- **CHALLENGE**
In the records below, pull out the part that opens with the line containing "orange ellipse at" and closes with the line containing "cyan line at", including both of those lines. Reproduce each line word for word and leave the pictures out.

===== DATA ROWS =====

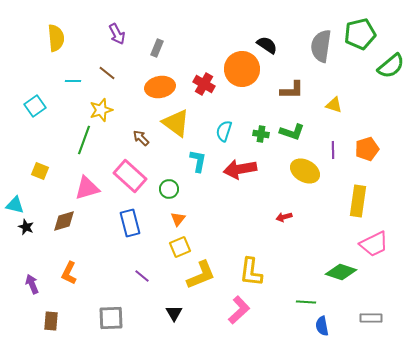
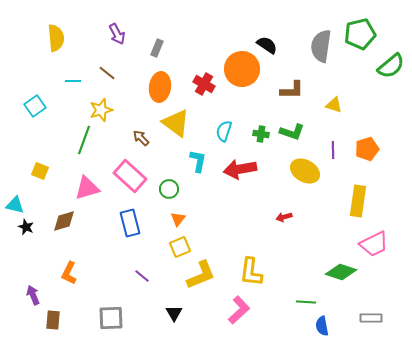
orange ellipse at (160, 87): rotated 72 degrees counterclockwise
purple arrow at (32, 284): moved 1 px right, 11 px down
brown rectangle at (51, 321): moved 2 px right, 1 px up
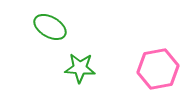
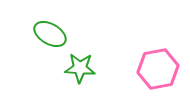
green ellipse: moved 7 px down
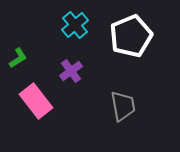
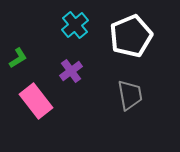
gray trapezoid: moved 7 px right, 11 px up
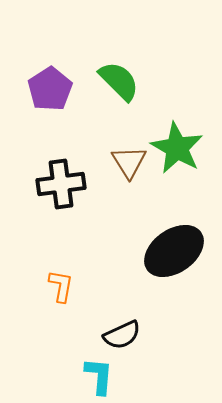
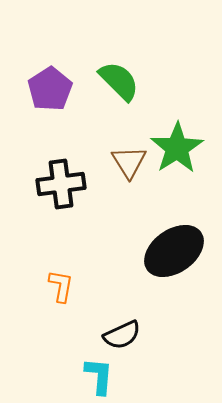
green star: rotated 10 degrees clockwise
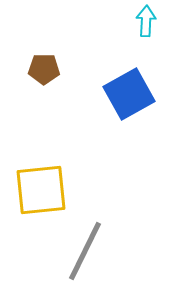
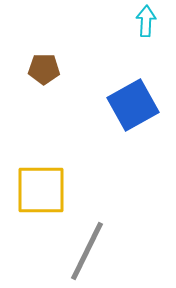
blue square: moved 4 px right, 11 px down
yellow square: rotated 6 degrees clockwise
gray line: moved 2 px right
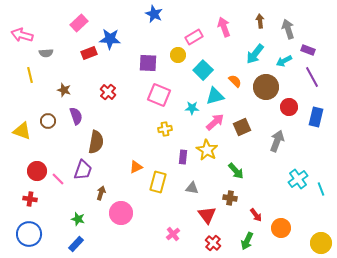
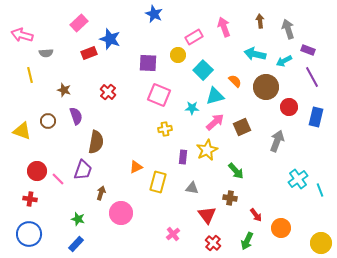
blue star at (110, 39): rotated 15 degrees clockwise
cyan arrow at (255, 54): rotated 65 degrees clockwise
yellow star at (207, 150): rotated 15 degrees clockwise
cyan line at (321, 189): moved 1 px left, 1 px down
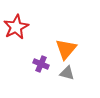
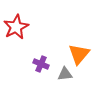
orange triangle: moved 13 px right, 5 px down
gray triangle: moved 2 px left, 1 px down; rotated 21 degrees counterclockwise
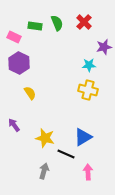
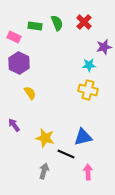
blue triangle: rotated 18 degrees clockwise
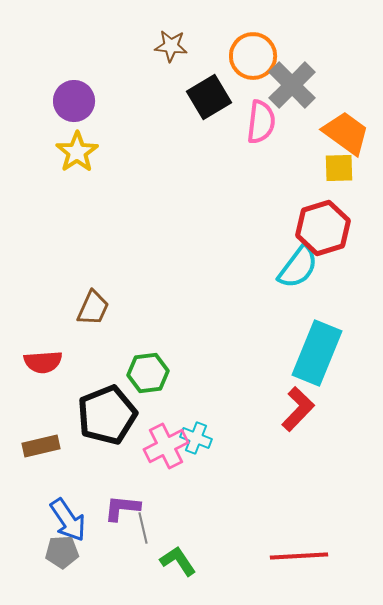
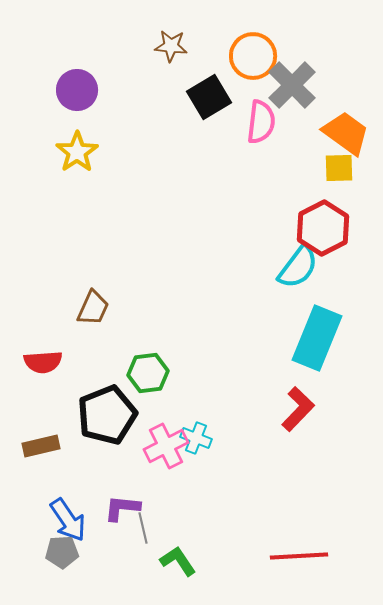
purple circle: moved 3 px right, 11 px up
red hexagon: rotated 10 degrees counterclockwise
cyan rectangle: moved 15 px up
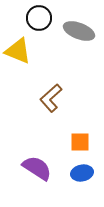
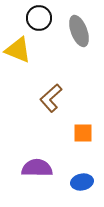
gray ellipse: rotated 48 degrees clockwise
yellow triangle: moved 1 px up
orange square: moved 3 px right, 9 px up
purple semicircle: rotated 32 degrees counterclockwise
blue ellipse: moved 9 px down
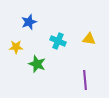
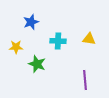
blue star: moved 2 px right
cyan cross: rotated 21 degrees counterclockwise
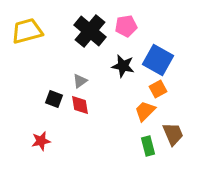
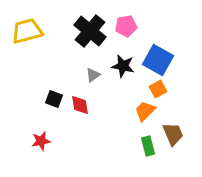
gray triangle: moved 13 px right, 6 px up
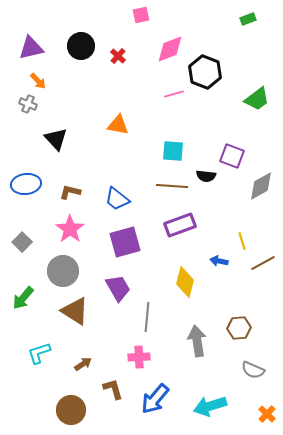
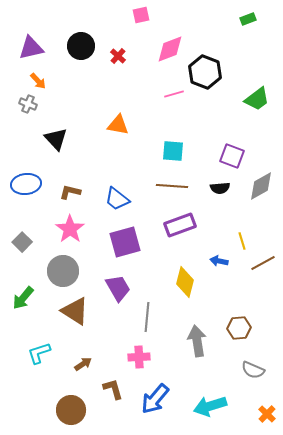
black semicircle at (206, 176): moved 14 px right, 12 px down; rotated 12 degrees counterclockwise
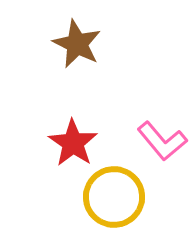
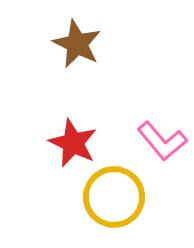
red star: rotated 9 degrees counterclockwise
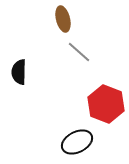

=====
===== DATA ROWS =====

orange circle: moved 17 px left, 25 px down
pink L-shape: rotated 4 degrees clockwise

=====

- **THE RESPONSE**
orange ellipse at (160, 87): rotated 72 degrees counterclockwise
purple arrow at (32, 284): moved 1 px right, 11 px down
brown rectangle at (51, 321): moved 2 px right, 1 px up
green ellipse: moved 7 px down
gray trapezoid: moved 7 px right, 11 px up
green star: rotated 10 degrees clockwise
blue square: moved 4 px right, 11 px down
yellow square: rotated 6 degrees clockwise
gray line: moved 2 px right
blue star at (110, 39): rotated 15 degrees clockwise
cyan arrow at (255, 54): rotated 65 degrees clockwise
yellow star at (207, 150): rotated 15 degrees clockwise
cyan line at (321, 189): moved 1 px left, 1 px down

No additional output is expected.